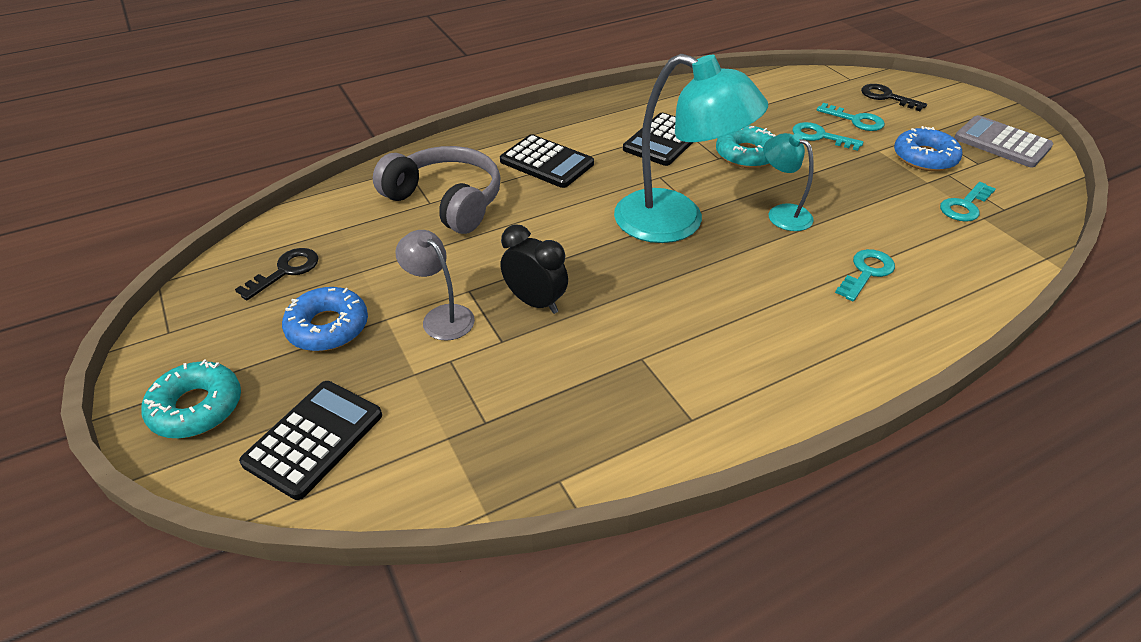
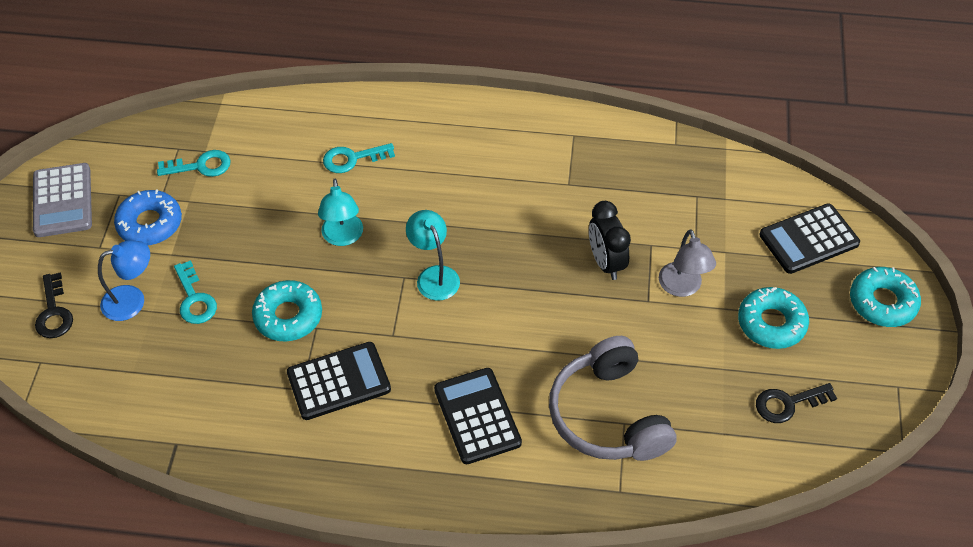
camera: 145 degrees left, 10 degrees up
blue donut [282,287,368,351] -> turquoise donut [738,287,809,349]
turquoise lamp [614,54,768,243] -> turquoise lamp [406,210,460,301], size x0.50
turquoise key [817,103,885,131] -> blue lamp [98,240,150,321]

■ **PROBLEM REQUIREMENTS**
Exactly and in full, write out the lines from the one containing "blue donut [282,287,368,351]" through the end of the listing.

■ **RESULT OF THE EXERCISE**
blue donut [282,287,368,351] -> turquoise donut [738,287,809,349]
turquoise lamp [614,54,768,243] -> turquoise lamp [406,210,460,301], size x0.50
turquoise key [817,103,885,131] -> blue lamp [98,240,150,321]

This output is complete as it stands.